**Material to process:**
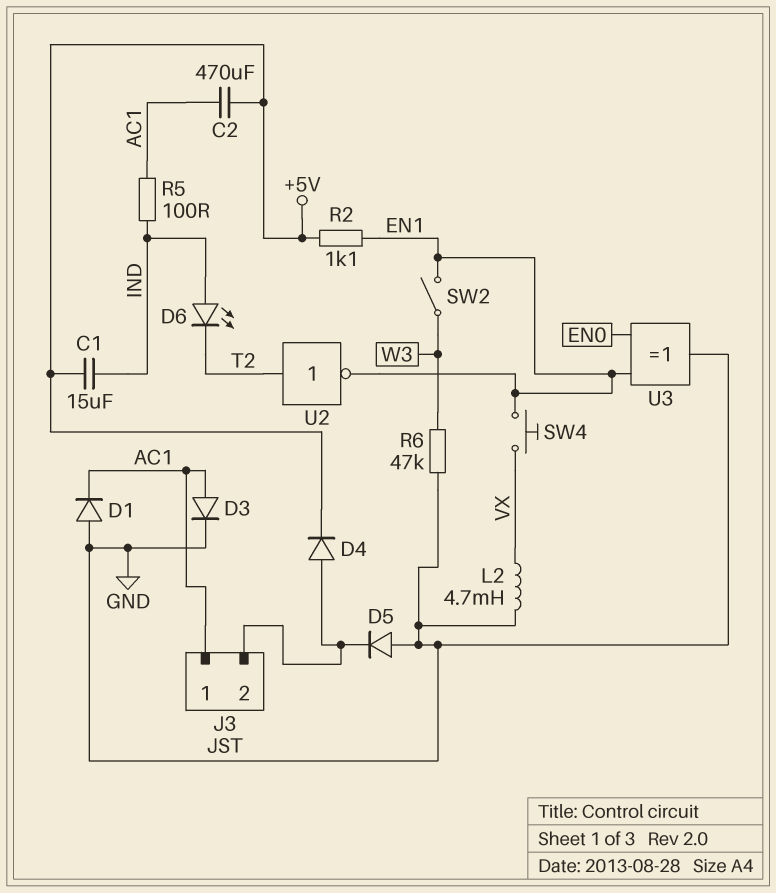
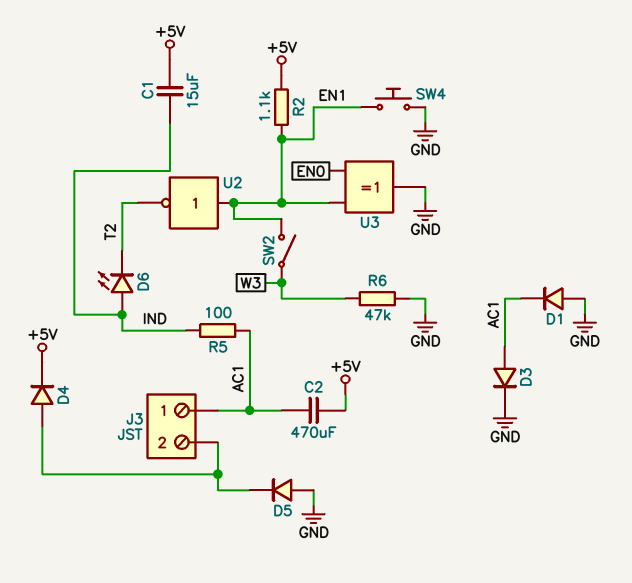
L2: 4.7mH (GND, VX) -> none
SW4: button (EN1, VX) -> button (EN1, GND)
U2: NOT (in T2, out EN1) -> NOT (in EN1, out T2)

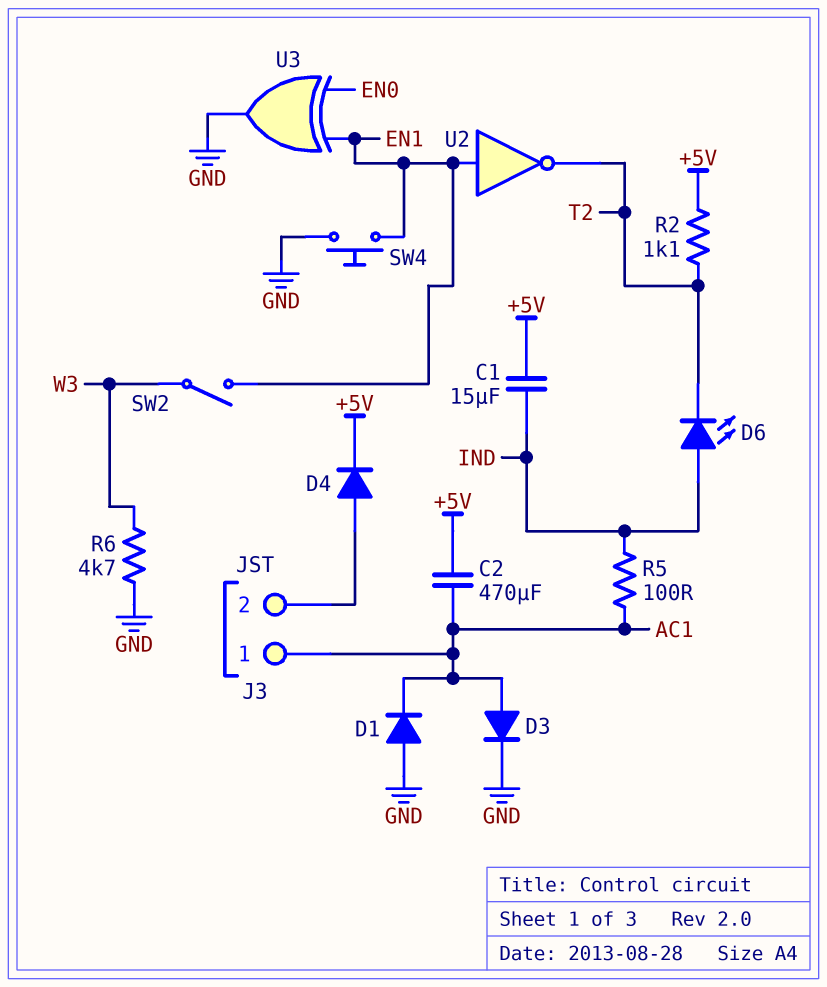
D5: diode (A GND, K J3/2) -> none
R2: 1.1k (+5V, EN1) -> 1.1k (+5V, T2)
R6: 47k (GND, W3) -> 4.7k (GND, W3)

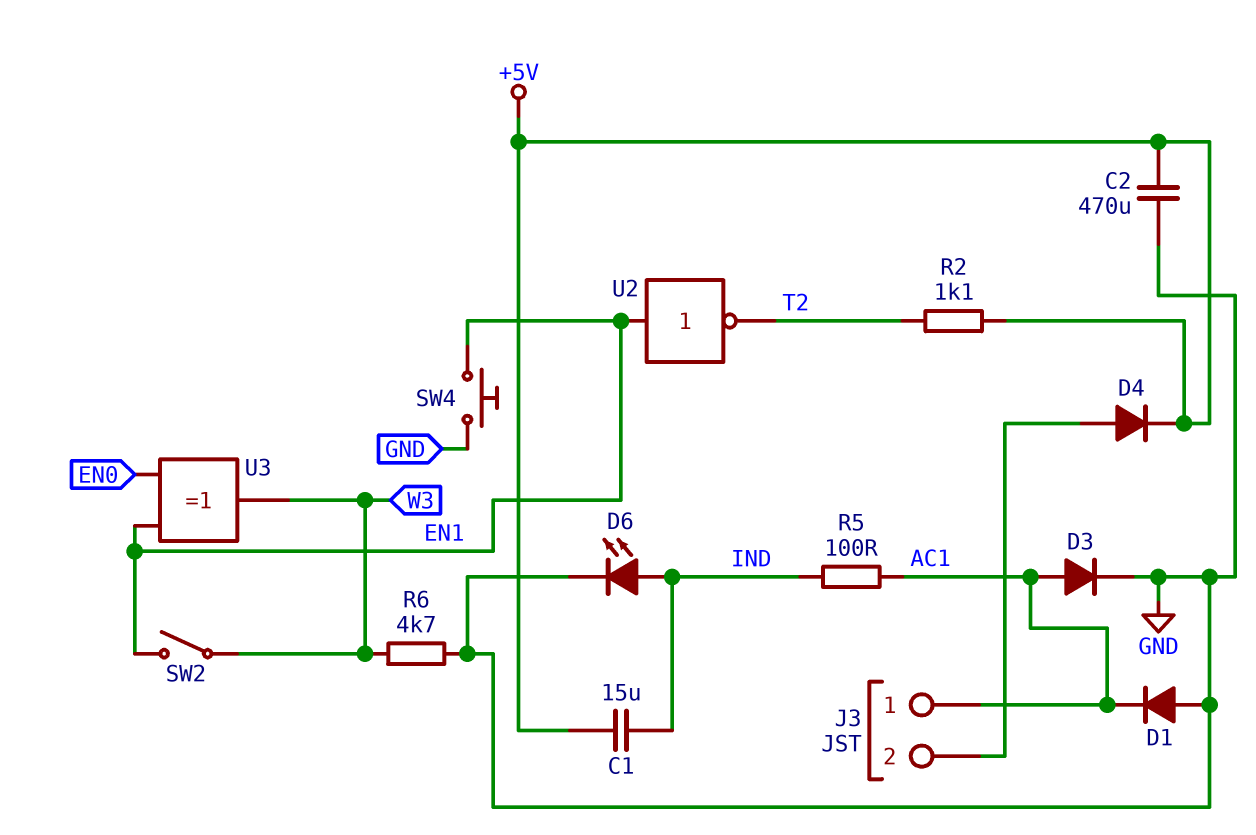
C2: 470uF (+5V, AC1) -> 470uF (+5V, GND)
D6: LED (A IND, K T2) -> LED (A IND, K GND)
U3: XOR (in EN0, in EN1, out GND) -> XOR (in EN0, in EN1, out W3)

**Task instructions:** In the lines above, find the word "none" and copy each line that contains it.

**Solution for this task:**
L2: 4.7mH (GND, VX) -> none
D5: diode (A GND, K J3/2) -> none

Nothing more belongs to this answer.